**Work order**
Without the pictures, reproduce the records that follow exactly.

Excerpts from a dataset
*** Begin section ***

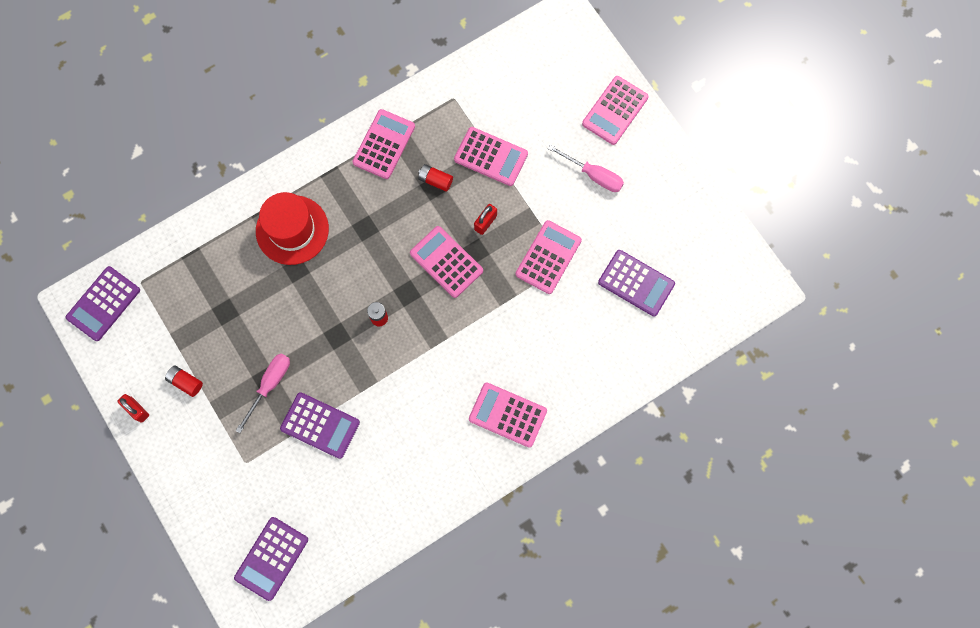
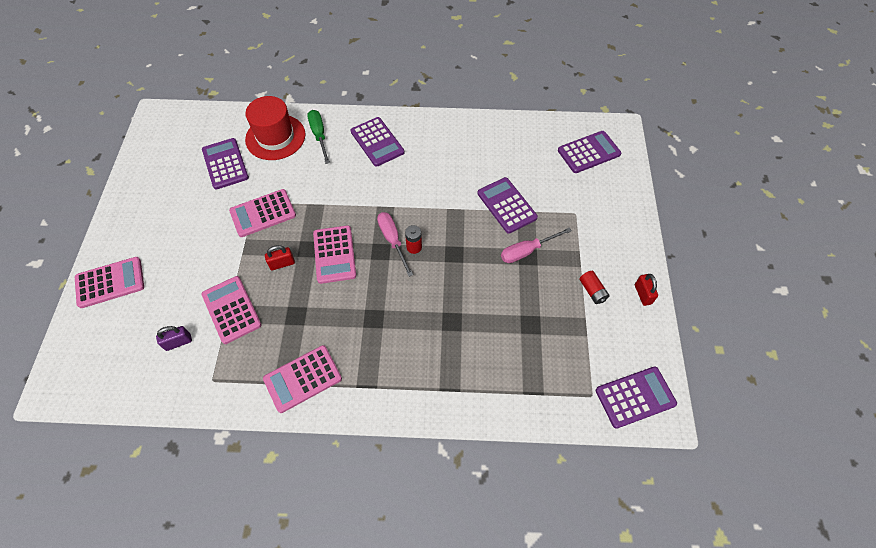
camera: 145 degrees left, 15 degrees down
(292, 230) = (433, 355): red hat -> red hat (275, 137)
(435, 180) = (289, 319): red battery -> none
(507, 415) = (377, 142): pink calculator -> purple calculator
(508, 106) = (178, 342): none -> purple padlock
(574, 381) = (319, 135): none -> green screwdriver
(593, 175) = (176, 247): pink screwdriver -> pink screwdriver (392, 240)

*** End section ***

**Exercise response**
camera: 145 degrees left, 15 degrees down
(292, 230) = (433, 355): red hat -> red hat (275, 137)
(435, 180) = (289, 319): red battery -> none
(507, 415) = (377, 142): pink calculator -> purple calculator
(508, 106) = (178, 342): none -> purple padlock
(574, 381) = (319, 135): none -> green screwdriver
(593, 175) = (176, 247): pink screwdriver -> pink screwdriver (392, 240)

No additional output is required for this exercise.